_EXERCISE DESCRIPTION_
Copy exactly the lines of the material below that run from the one containing "(436, 234) = (667, 319): none -> green bell" through the one containing "(493, 306) = (742, 428): none -> green book". Copy no other lines.

_DATA EXTRACT_
= = =

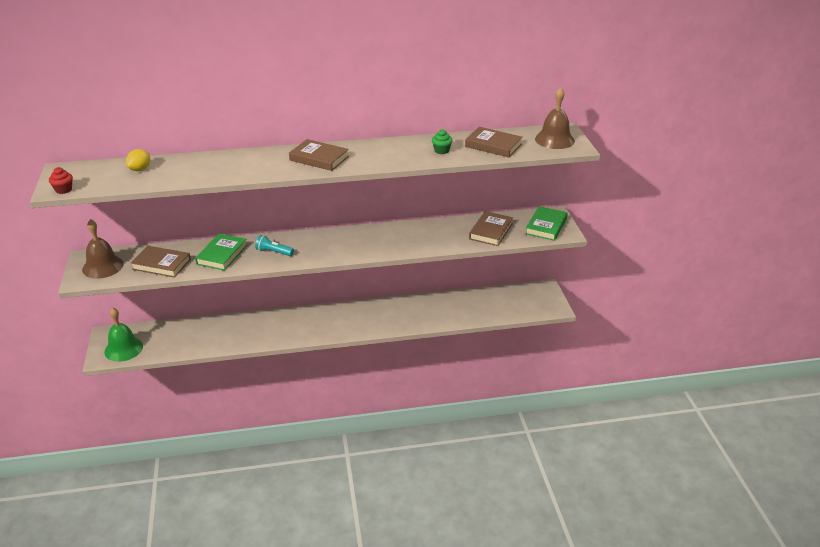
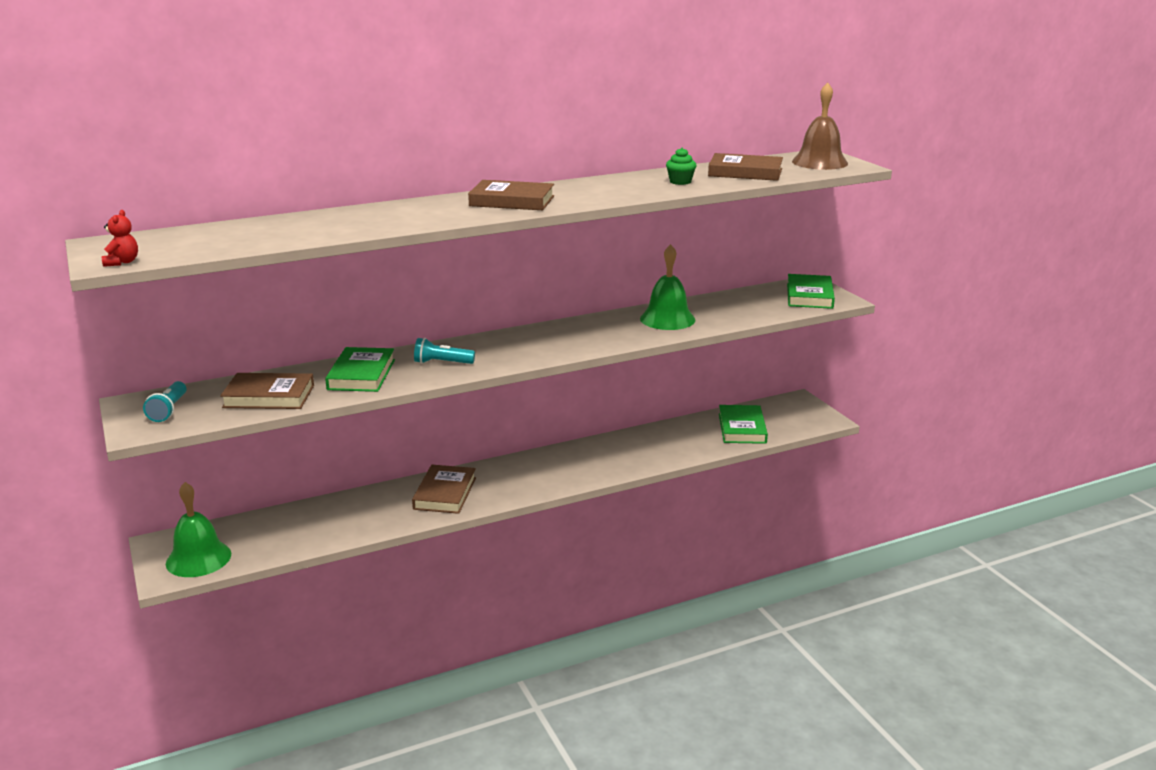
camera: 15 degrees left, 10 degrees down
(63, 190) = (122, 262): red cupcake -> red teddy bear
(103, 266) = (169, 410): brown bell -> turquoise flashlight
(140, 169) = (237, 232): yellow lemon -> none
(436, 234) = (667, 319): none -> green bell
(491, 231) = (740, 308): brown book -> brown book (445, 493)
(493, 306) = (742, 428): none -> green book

= = =

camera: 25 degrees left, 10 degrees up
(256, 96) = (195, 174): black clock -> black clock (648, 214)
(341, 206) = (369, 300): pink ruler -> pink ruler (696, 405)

= = =

_TASK RESULT_
(436, 234) = (667, 319): none -> green bell
(491, 231) = (740, 308): brown book -> brown book (445, 493)
(493, 306) = (742, 428): none -> green book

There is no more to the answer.